--- BEGIN Data shown ---

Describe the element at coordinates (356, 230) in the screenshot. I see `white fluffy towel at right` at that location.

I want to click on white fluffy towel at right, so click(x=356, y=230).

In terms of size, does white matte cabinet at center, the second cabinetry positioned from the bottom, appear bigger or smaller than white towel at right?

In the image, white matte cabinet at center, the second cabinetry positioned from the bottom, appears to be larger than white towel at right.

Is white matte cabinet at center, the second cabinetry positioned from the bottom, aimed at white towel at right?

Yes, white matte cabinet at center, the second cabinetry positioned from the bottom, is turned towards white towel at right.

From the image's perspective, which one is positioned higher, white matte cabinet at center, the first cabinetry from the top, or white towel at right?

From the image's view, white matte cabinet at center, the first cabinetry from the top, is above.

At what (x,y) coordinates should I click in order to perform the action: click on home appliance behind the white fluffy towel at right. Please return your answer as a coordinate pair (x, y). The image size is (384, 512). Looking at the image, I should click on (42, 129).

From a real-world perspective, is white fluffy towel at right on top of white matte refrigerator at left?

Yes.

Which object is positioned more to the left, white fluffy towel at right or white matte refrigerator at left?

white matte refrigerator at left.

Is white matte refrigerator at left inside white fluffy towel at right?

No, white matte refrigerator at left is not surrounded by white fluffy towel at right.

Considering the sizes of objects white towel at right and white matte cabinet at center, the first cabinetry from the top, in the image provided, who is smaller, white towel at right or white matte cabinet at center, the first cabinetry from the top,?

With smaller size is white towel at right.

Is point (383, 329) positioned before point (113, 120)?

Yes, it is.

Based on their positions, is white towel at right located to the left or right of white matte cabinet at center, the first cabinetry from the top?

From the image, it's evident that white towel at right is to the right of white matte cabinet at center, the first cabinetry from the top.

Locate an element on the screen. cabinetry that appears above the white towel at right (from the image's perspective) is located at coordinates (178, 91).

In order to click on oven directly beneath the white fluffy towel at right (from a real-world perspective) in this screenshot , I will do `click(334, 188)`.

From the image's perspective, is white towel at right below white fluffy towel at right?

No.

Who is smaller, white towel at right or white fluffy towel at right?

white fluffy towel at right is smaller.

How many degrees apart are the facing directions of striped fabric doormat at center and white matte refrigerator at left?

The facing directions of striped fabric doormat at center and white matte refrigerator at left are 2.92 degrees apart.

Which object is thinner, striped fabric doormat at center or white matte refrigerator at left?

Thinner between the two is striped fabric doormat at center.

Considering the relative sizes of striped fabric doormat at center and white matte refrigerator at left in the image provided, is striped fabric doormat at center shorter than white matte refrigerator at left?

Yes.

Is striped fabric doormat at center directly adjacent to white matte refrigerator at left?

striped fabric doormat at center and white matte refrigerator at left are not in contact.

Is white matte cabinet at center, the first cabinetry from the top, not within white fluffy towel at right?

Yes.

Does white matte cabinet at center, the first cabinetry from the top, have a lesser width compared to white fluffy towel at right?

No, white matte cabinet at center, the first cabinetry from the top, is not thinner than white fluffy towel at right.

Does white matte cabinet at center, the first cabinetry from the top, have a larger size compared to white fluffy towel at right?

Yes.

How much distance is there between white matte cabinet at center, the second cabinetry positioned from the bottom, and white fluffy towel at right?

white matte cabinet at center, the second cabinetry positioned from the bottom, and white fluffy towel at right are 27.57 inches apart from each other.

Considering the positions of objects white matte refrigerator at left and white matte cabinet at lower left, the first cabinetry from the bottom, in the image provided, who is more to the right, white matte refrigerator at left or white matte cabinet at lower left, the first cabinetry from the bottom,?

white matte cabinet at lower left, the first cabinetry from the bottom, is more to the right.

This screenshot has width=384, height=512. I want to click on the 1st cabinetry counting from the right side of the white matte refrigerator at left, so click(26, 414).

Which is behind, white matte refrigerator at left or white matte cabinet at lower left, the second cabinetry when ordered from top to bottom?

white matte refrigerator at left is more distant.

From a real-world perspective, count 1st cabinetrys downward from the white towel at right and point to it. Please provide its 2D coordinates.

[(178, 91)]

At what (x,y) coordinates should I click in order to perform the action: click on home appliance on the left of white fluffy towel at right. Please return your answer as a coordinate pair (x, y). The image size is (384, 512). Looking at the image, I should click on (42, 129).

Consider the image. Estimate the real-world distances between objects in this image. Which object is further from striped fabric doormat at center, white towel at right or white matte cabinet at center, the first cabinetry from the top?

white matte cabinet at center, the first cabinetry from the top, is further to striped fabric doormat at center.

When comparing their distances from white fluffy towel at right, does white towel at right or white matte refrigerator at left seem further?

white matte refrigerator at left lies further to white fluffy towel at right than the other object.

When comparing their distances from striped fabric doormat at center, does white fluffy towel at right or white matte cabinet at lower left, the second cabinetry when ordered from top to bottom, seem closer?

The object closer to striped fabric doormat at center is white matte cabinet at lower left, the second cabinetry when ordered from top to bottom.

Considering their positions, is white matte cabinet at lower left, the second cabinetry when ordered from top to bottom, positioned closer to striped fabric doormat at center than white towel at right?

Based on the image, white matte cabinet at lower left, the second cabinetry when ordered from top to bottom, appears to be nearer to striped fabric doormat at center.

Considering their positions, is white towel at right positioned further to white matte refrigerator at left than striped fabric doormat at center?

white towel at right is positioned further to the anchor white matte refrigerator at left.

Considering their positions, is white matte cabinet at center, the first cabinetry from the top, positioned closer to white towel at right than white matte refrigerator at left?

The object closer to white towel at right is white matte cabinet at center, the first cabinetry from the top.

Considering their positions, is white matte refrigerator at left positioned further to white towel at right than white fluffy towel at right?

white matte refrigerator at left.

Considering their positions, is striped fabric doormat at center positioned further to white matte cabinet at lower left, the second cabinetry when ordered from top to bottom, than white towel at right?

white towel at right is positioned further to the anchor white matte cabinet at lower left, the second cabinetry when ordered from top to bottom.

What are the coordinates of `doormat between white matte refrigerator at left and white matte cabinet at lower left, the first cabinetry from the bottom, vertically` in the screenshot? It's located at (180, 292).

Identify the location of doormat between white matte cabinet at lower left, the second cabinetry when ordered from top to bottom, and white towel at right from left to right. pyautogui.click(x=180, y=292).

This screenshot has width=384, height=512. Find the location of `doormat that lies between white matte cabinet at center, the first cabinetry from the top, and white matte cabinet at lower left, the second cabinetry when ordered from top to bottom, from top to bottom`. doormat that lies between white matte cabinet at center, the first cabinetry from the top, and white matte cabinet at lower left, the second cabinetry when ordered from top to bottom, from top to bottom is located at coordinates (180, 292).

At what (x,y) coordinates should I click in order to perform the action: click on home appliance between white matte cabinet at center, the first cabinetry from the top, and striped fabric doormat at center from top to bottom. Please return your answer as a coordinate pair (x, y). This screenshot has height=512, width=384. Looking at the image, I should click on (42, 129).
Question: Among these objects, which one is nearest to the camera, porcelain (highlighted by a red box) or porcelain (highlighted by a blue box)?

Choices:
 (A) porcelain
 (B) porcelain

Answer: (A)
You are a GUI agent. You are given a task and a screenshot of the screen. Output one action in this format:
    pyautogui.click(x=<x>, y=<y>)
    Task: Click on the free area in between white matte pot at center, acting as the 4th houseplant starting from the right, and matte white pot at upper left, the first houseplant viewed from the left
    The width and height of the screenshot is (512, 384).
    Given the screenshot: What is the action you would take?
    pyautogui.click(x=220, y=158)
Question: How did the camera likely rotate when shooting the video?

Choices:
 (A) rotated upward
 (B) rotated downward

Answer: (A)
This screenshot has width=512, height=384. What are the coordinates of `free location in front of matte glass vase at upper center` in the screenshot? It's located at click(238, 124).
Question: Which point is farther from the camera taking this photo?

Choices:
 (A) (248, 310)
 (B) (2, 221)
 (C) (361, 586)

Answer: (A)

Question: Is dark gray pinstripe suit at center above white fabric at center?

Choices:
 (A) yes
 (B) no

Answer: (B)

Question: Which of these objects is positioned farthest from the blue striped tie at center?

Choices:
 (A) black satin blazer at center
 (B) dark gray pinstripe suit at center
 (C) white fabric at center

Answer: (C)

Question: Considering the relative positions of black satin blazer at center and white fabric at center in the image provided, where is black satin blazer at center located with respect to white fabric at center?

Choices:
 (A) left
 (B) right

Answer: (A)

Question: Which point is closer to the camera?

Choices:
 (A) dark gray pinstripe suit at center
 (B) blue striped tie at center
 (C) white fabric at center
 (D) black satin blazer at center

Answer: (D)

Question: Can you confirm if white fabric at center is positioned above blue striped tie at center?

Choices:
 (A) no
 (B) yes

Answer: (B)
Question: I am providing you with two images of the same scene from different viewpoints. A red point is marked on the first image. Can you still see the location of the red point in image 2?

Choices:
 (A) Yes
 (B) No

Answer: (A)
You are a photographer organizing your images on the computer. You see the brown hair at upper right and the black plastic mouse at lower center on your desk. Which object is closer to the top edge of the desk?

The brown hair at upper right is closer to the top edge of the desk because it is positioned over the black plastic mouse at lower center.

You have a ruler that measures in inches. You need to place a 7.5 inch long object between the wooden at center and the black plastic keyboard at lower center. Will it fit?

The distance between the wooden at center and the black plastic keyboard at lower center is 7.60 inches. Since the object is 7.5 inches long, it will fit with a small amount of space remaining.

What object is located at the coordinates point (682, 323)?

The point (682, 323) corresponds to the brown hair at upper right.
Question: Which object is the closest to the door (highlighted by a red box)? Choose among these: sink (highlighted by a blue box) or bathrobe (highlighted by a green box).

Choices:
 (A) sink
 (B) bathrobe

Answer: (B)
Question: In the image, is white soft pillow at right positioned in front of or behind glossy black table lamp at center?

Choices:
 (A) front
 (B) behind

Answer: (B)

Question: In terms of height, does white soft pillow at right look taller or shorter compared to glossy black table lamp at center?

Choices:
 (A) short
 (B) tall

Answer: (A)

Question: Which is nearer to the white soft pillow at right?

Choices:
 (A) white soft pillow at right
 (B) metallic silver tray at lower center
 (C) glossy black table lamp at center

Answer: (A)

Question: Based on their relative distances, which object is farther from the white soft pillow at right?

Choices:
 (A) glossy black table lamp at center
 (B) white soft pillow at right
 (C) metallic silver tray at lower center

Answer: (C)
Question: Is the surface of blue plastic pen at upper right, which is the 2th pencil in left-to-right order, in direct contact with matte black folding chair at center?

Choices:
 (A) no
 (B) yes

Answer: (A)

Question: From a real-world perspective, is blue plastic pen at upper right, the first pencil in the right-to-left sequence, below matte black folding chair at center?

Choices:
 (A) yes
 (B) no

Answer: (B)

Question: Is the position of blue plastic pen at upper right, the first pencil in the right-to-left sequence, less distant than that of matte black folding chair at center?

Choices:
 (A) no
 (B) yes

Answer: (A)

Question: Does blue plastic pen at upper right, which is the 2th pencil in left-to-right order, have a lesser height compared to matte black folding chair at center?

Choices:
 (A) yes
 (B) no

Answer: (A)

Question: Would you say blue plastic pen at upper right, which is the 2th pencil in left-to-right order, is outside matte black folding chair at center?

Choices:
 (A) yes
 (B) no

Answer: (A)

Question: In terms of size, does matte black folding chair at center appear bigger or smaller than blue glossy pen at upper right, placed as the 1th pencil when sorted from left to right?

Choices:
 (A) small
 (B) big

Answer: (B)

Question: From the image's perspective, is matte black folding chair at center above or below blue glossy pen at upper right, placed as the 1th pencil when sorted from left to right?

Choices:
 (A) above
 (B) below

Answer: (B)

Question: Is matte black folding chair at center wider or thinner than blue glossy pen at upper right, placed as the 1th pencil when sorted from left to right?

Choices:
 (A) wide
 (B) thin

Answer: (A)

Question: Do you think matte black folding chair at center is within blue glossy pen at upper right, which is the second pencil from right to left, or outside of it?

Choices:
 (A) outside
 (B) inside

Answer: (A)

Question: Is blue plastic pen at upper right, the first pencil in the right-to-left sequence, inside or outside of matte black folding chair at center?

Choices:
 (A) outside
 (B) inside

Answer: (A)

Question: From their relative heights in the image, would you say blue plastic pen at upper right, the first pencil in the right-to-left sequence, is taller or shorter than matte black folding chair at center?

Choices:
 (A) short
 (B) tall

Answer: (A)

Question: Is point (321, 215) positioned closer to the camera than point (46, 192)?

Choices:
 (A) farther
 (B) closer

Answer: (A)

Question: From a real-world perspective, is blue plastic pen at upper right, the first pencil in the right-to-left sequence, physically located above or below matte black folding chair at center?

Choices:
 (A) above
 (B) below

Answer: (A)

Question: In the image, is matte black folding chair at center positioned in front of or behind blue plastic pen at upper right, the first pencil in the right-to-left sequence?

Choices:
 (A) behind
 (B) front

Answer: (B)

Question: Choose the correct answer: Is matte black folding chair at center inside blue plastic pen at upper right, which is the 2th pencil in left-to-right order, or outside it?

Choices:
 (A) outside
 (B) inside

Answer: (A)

--- END Data shown ---

What to do: Please repeat the part of the listing above that opens with its first line and closes with the line containing "In the image, white", with both of those lines included.

Written answer:
Describe the element at coordinates (356, 230) in the screenshot. I see `white fluffy towel at right` at that location.

I want to click on white fluffy towel at right, so click(x=356, y=230).

In terms of size, does white matte cabinet at center, the second cabinetry positioned from the bottom, appear bigger or smaller than white towel at right?

In the image, white matte cabinet at center, the second cabinetry positioned from the bottom, appears to be larger than white towel at right.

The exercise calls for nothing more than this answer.